Set down the data below in full, exactly as it reads, but without the pictures.

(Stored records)
________________________
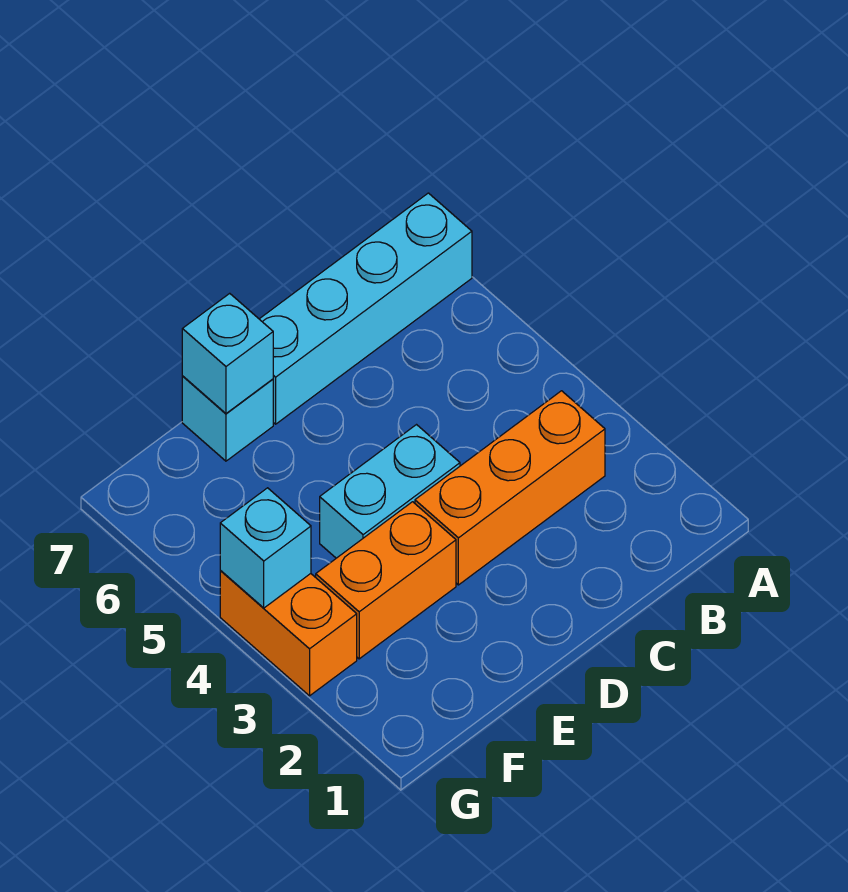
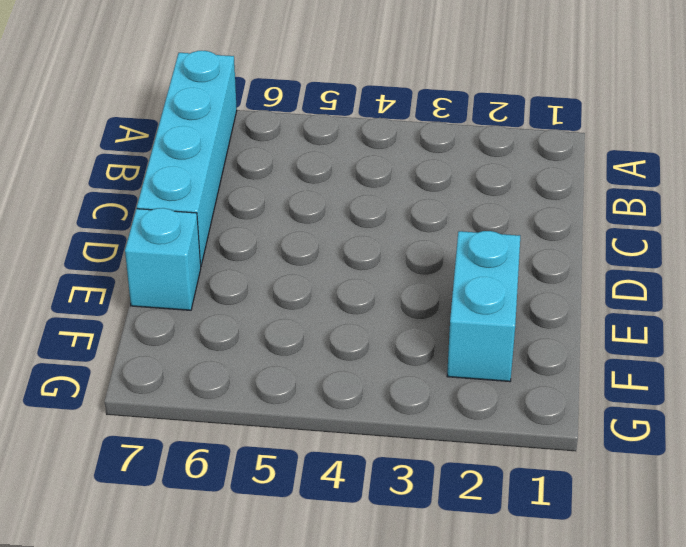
cyan brick E2:F2 level 1 -> cyan brick D4:E4 level 1
none -> orange brick B3:D3 level 1
none -> orange brick E3:F3 level 1

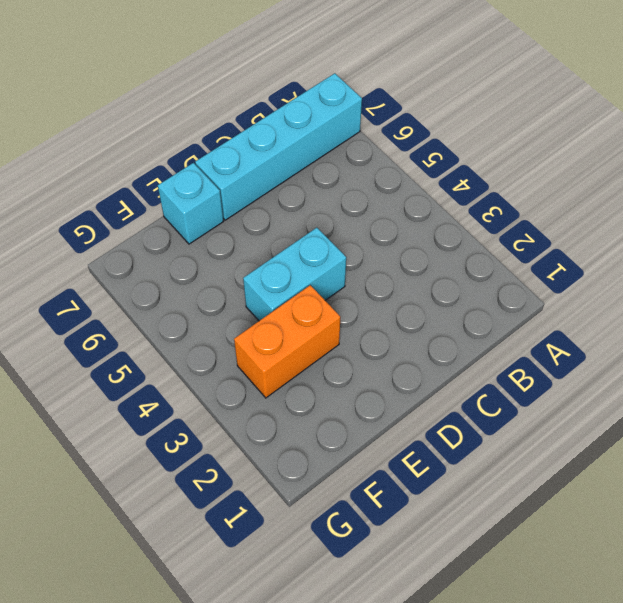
none -> orange brick B3:D3 level 1
none -> orange brick G3:G4 level 1

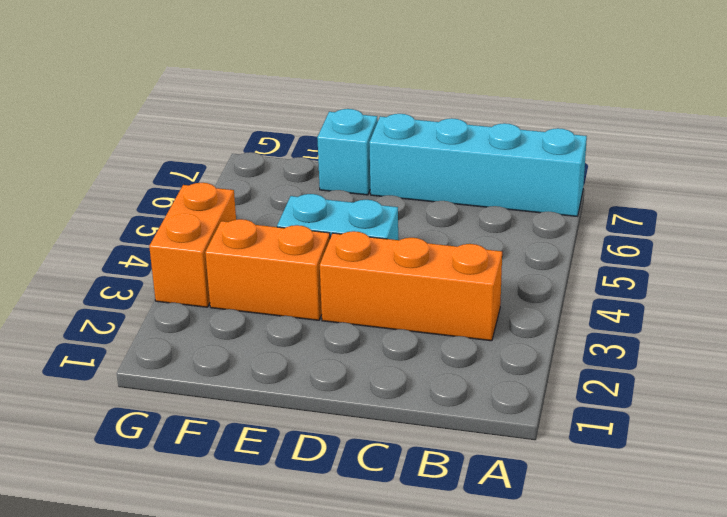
none -> cyan brick E7 level 2
none -> cyan brick G4 level 2

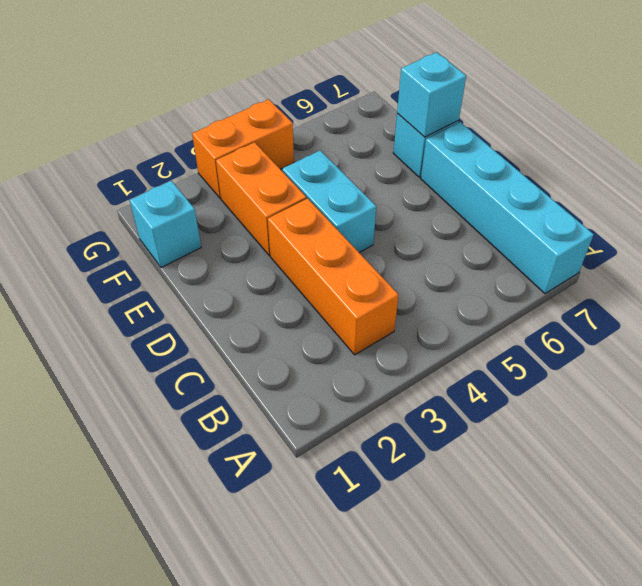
cyan brick F1 level 1 -> cyan brick G4 level 2

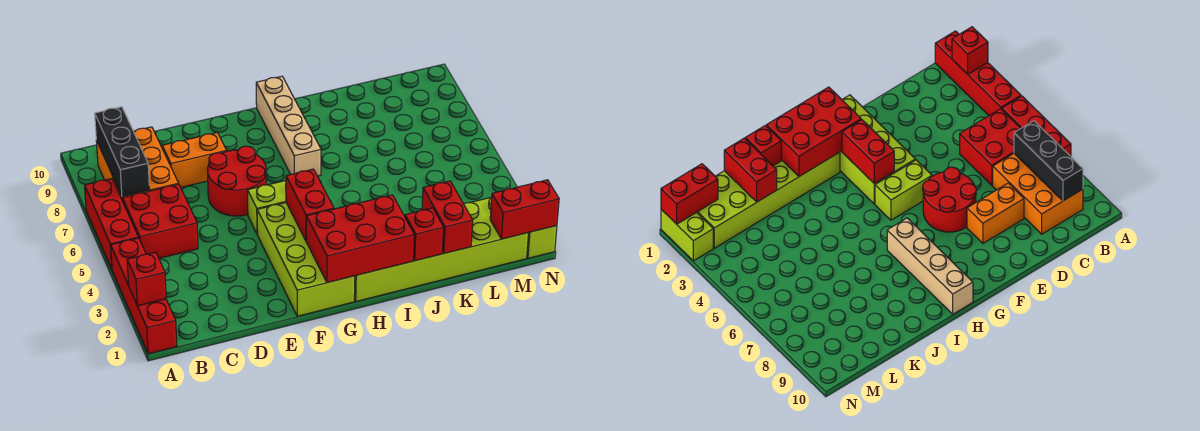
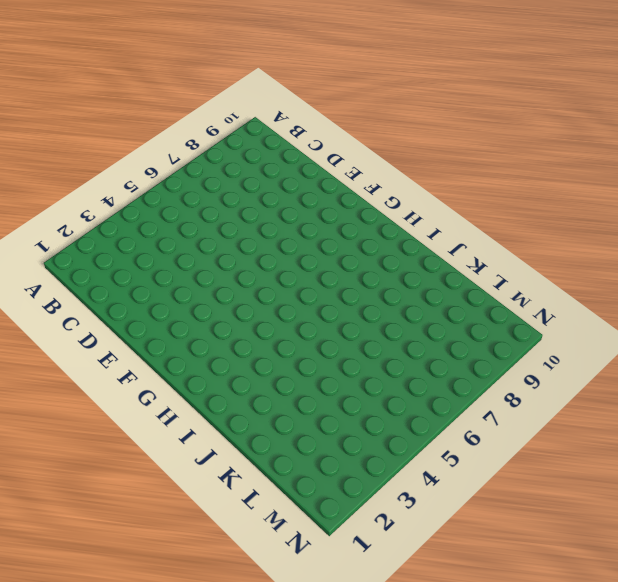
none -> red brick A1:A4 level 1
none -> red brick A5:A7 level 1
none -> red brick B5:C6 level 1

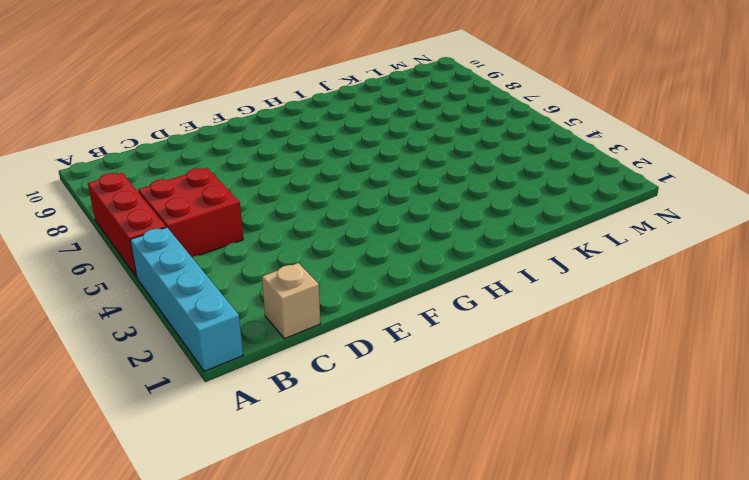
cyan brick A1:A4 level 1 -> red brick A1:A4 level 1
tan brick C1 level 1 -> none
none -> orange brick B7:C9 level 1
none -> orange brick D8:E8 level 1
none -> red round brick E6:F7 level 1

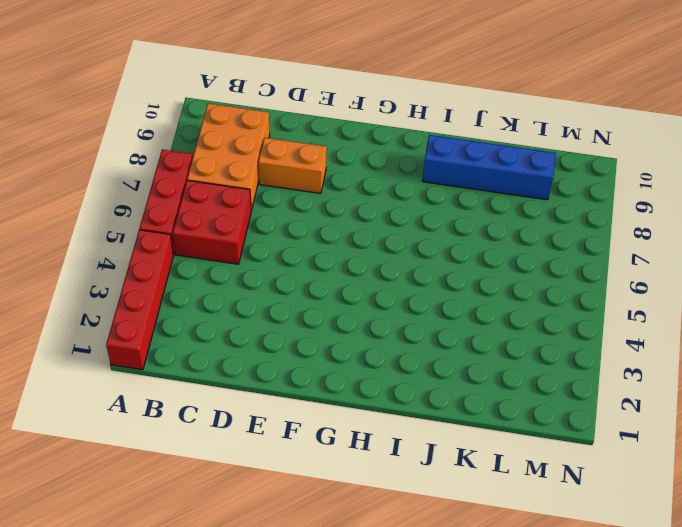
blue brick I9:L9 level 1 -> none
none -> red round brick E6:F7 level 1
none -> lime brick F1:G4 level 1
none -> lime brick F5:G5 level 1

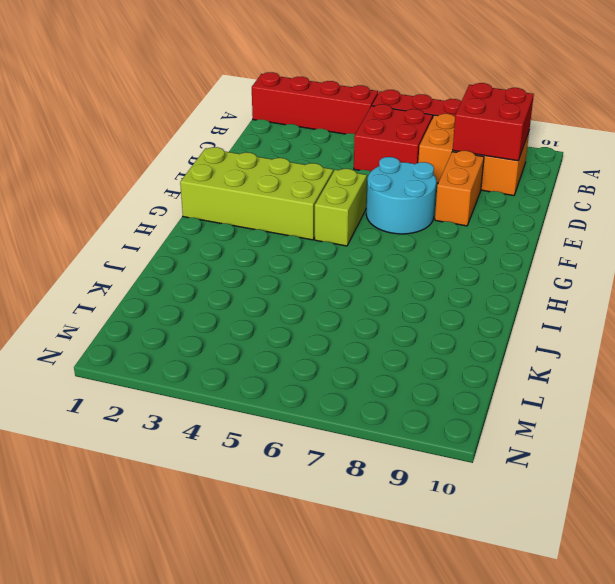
red brick B8:C9 level 2 -> black brick B7:B9 level 2
cyan round brick E6:F7 level 1 -> red round brick E6:F7 level 1
none -> lime brick H1:M2 level 1
none -> tan brick H7:H10 level 1
none -> lime brick N1:N2 level 1

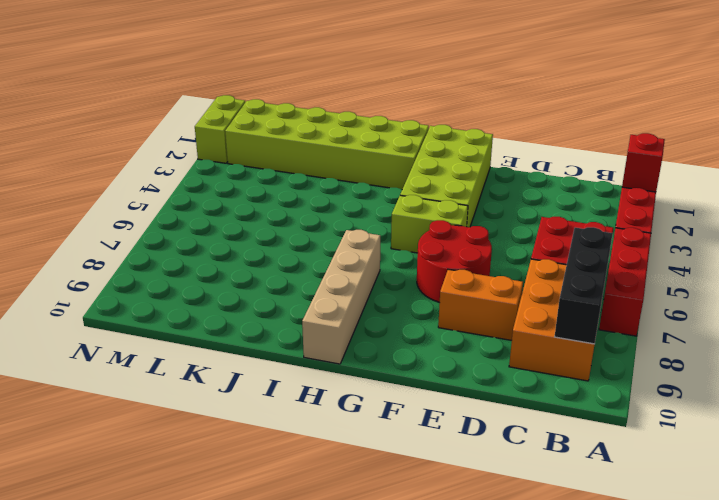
none -> red brick G1:I2 level 2
none -> red brick G3:G4 level 2
none -> red brick J1 level 2

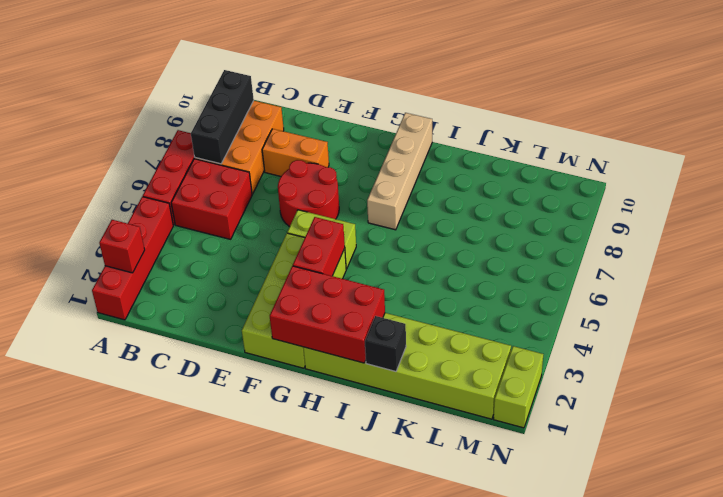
black brick J1 level 2 -> red brick J1 level 2
none -> red brick K1:K2 level 2
none -> red brick M1:N1 level 2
________________________
*Solution to the problem*:
cyan brick E2:F2 level 1 -> cyan brick D4:E4 level 1
none -> orange brick B3:D3 level 1
none -> orange brick E3:F3 level 1

none -> orange brick B3:D3 level 1
none -> orange brick G3:G4 level 1

none -> cyan brick E7 level 2
none -> cyan brick G4 level 2

cyan brick F1 level 1 -> cyan brick G4 level 2

none -> red brick A1:A4 level 1
none -> red brick A5:A7 level 1
none -> red brick B5:C6 level 1

cyan brick A1:A4 level 1 -> red brick A1:A4 level 1
tan brick C1 level 1 -> none
none -> orange brick B7:C9 level 1
none -> orange brick D8:E8 level 1
none -> red round brick E6:F7 level 1

blue brick I9:L9 level 1 -> none
none -> red round brick E6:F7 level 1
none -> lime brick F1:G4 level 1
none -> lime brick F5:G5 level 1

red brick B8:C9 level 2 -> black brick B7:B9 level 2
cyan round brick E6:F7 level 1 -> red round brick E6:F7 level 1
none -> lime brick H1:M2 level 1
none -> tan brick H7:H10 level 1
none -> lime brick N1:N2 level 1

none -> red brick G1:I2 level 2
none -> red brick G3:G4 level 2
none -> red brick J1 level 2

black brick J1 level 2 -> red brick J1 level 2
none -> red brick K1:K2 level 2
none -> red brick M1:N1 level 2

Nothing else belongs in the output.